EXERCISE: Extract verbatim the lines below, from the line containing "Eastern Suburbs (366, 362)" through the line containing "28 (24, 324)", both included, and reproduce no other lines.
-- BEGIN --
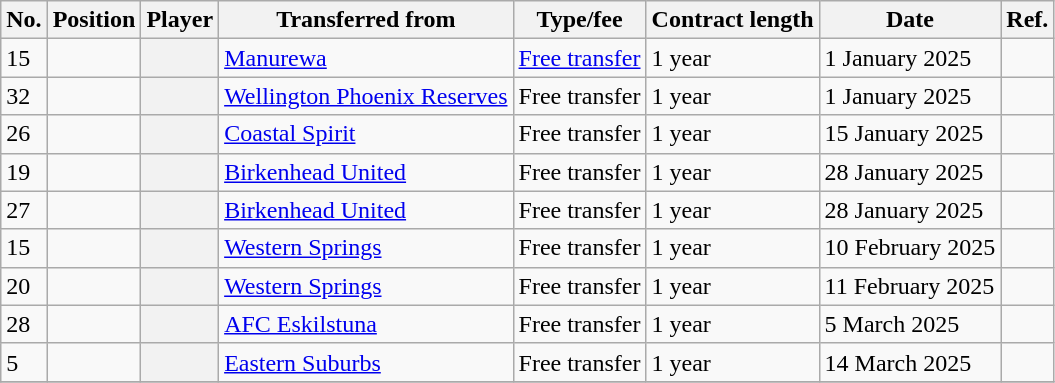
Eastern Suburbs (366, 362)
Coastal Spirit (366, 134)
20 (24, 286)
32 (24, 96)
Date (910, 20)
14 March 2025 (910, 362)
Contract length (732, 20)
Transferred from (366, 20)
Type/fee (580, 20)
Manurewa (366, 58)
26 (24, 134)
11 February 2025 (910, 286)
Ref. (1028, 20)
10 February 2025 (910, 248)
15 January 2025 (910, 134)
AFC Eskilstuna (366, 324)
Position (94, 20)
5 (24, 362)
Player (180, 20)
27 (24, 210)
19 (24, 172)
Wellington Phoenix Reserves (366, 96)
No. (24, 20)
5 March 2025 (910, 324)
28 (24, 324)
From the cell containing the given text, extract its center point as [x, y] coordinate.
-- END --
-- BEGIN --
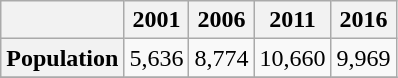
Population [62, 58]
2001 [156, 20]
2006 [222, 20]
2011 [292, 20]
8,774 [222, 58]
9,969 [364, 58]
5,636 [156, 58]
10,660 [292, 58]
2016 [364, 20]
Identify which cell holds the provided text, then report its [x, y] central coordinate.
-- END --
OUTPUT BELOW:
Eastern Suburbs (366, 362)
Coastal Spirit (366, 134)
20 (24, 286)
32 (24, 96)
Date (910, 20)
14 March 2025 (910, 362)
Contract length (732, 20)
Transferred from (366, 20)
Type/fee (580, 20)
Manurewa (366, 58)
26 (24, 134)
11 February 2025 (910, 286)
Ref. (1028, 20)
10 February 2025 (910, 248)
15 January 2025 (910, 134)
AFC Eskilstuna (366, 324)
Position (94, 20)
5 (24, 362)
Player (180, 20)
27 (24, 210)
19 (24, 172)
Wellington Phoenix Reserves (366, 96)
No. (24, 20)
5 March 2025 (910, 324)
28 (24, 324)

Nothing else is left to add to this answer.